Of the entries below, copy only those lines that contain the word "donut".
------ Extracted information ------
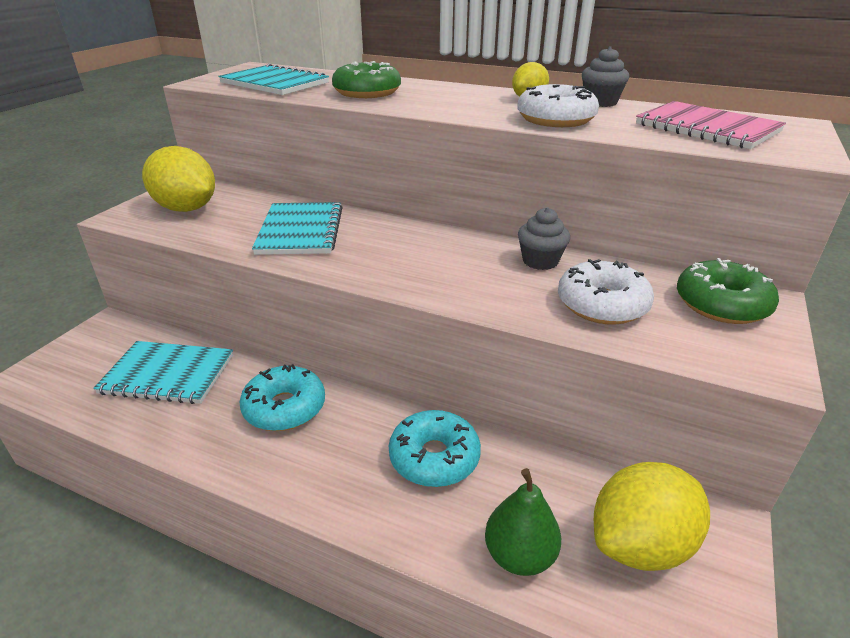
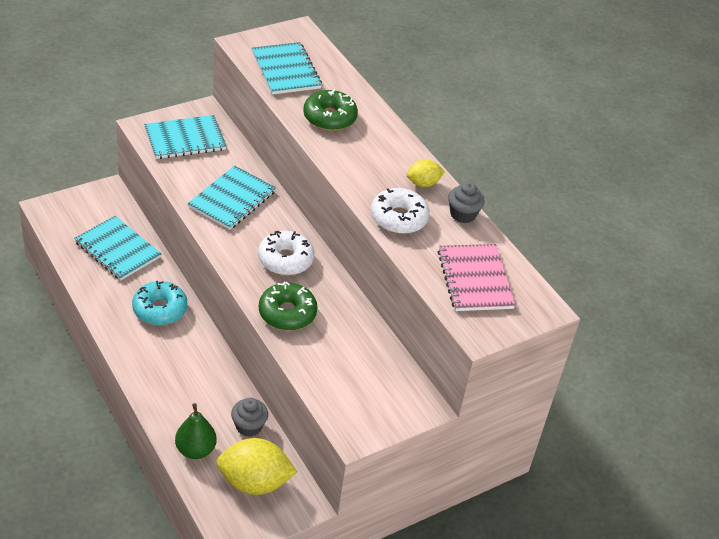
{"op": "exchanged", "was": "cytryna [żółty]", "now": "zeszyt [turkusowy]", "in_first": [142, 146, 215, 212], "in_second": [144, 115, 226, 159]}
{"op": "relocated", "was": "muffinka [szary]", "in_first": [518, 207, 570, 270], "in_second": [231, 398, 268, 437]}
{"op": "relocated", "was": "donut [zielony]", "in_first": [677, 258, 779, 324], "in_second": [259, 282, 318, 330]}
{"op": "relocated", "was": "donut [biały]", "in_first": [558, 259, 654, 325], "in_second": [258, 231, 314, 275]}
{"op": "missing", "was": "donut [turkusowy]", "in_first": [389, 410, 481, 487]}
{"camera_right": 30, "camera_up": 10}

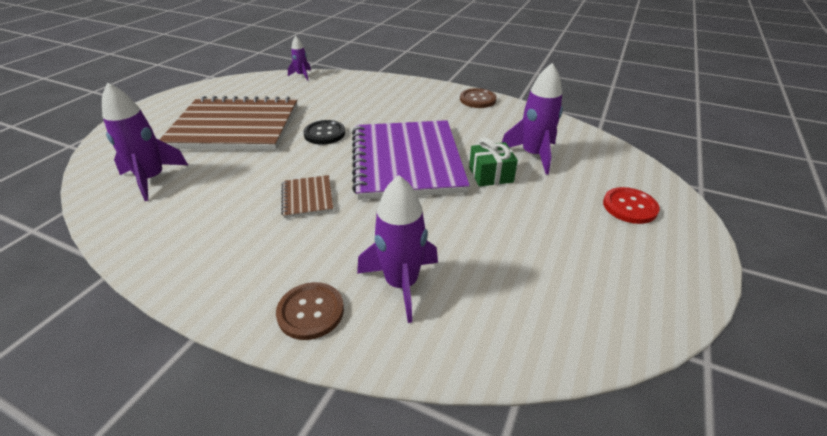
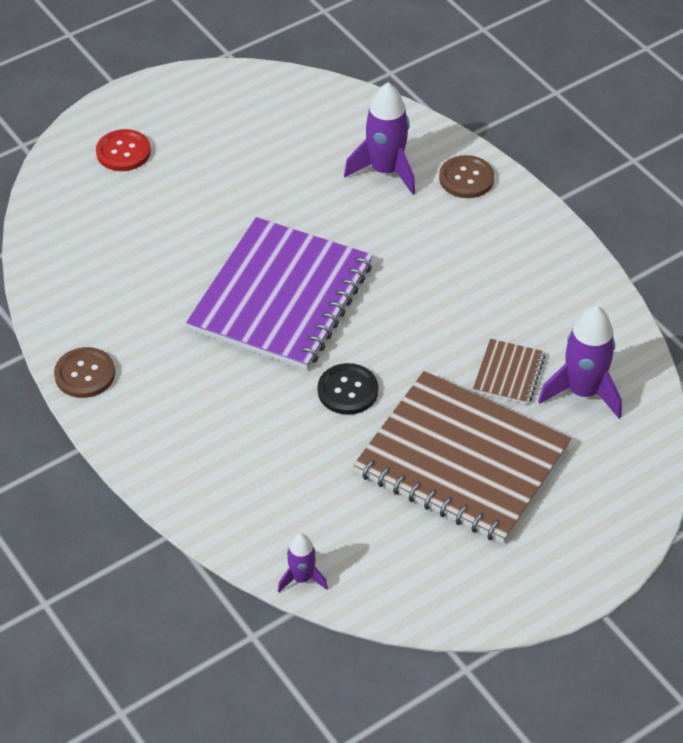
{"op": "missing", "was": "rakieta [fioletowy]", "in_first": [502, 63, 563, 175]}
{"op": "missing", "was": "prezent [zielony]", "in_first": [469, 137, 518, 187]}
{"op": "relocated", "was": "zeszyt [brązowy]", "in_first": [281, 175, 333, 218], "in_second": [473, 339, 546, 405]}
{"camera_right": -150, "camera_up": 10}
------
Result of this task:
{"op": "relocated", "was": "donut [zielony]", "in_first": [677, 258, 779, 324], "in_second": [259, 282, 318, 330]}
{"op": "relocated", "was": "donut [biały]", "in_first": [558, 259, 654, 325], "in_second": [258, 231, 314, 275]}
{"op": "missing", "was": "donut [turkusowy]", "in_first": [389, 410, 481, 487]}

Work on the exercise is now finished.